───── THE INPUT ─────
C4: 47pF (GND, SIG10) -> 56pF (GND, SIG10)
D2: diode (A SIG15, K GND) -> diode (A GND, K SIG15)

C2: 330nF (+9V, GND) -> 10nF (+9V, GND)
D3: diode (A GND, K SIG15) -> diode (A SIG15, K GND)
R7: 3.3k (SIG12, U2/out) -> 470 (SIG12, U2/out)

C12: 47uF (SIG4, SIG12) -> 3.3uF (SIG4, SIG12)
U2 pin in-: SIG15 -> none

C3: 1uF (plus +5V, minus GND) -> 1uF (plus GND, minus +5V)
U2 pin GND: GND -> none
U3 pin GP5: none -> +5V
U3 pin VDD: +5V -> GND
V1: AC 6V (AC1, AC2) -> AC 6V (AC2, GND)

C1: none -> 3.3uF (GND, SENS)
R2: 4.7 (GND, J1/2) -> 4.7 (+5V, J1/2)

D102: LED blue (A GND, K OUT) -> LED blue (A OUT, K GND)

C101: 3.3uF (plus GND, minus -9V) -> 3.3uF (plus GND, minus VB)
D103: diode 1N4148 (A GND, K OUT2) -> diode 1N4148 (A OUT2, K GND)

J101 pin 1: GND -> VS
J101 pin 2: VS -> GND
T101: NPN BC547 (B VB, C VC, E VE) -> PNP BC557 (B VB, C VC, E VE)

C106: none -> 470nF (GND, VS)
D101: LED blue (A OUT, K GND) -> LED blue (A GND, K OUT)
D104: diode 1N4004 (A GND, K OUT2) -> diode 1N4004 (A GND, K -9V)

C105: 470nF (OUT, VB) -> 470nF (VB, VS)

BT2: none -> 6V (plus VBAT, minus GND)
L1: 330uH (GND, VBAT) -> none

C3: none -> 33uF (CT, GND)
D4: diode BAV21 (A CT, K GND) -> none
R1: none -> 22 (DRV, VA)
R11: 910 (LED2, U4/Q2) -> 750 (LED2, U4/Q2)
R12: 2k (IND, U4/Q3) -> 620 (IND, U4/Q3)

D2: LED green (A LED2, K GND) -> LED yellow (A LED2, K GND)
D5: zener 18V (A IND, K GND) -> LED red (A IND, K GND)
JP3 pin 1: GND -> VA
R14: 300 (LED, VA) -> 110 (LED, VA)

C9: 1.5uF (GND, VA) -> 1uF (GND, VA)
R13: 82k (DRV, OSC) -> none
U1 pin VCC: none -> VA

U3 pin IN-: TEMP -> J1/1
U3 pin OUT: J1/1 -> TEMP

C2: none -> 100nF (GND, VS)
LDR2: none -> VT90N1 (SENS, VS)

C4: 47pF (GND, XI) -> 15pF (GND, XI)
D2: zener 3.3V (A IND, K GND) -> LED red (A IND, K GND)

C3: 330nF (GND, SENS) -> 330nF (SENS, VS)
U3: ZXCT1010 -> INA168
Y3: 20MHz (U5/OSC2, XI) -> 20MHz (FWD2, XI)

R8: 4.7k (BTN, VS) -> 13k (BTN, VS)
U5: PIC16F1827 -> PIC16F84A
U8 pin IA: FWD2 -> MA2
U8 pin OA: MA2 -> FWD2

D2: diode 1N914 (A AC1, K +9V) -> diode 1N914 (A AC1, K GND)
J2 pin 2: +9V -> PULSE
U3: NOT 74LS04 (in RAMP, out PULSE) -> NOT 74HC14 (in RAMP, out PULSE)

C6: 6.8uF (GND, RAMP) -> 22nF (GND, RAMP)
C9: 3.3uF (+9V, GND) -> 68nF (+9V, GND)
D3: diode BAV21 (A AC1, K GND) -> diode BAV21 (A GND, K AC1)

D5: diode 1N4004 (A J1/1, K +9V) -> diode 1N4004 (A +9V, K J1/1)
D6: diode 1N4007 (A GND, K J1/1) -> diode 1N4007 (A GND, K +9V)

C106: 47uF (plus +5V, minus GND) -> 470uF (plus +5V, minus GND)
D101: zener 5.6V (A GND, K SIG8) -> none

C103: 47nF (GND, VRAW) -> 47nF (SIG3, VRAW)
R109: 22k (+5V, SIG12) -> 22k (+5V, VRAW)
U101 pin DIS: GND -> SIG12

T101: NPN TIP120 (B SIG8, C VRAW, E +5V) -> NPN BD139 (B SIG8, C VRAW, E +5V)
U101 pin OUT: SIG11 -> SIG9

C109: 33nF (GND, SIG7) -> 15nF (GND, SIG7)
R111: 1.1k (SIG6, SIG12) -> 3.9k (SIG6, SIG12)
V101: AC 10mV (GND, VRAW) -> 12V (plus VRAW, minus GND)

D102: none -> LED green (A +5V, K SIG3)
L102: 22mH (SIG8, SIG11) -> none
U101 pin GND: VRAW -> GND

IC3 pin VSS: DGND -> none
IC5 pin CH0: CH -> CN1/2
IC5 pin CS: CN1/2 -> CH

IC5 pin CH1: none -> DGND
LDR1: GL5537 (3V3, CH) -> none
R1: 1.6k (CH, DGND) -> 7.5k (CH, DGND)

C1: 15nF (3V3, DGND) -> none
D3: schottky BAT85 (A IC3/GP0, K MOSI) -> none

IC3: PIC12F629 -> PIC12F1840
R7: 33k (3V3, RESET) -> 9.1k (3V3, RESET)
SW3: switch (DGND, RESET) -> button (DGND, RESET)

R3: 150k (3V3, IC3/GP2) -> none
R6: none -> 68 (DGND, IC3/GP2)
─────
WORK INSTRUCTIONS: Say how many lines in the entries include the string "blue", and write nothing besides that number.

ANSWER TO THE PROBLEM: 2